_Collection entries_:

☆ ☆ ☆ ☆ ☆

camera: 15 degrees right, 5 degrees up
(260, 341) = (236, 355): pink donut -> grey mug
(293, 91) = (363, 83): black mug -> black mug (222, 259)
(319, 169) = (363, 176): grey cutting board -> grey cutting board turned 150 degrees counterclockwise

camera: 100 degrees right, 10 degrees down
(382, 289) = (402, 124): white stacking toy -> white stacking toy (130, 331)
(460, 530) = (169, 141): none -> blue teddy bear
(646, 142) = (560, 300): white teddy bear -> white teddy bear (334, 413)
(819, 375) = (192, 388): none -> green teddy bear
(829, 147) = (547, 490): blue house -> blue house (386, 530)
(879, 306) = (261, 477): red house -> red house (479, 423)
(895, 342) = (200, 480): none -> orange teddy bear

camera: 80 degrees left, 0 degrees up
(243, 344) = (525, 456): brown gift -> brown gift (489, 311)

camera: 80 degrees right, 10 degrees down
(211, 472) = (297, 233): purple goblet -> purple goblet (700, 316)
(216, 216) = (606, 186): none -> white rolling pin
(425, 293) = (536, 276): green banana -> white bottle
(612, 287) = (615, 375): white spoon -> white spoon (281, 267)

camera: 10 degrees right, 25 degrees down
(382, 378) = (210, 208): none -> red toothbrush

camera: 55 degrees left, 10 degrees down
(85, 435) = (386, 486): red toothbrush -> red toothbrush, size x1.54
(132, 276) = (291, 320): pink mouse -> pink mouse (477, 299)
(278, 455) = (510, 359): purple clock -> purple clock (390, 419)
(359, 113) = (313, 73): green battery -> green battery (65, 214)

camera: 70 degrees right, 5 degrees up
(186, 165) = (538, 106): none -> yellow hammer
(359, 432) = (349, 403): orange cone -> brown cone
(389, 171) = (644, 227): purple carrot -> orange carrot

☆ ☆ ☆ ☆ ☆

_Directions_:
Could you restate word for word the lines above, from the one that contains "camera: 80 degrees right, 10 degrees down" through the one that contains "(132, 276) = (291, 320): pink", and no others?

_Expected answer_:
camera: 80 degrees right, 10 degrees down
(211, 472) = (297, 233): purple goblet -> purple goblet (700, 316)
(216, 216) = (606, 186): none -> white rolling pin
(425, 293) = (536, 276): green banana -> white bottle
(612, 287) = (615, 375): white spoon -> white spoon (281, 267)

camera: 10 degrees right, 25 degrees down
(382, 378) = (210, 208): none -> red toothbrush

camera: 55 degrees left, 10 degrees down
(85, 435) = (386, 486): red toothbrush -> red toothbrush, size x1.54
(132, 276) = (291, 320): pink mouse -> pink mouse (477, 299)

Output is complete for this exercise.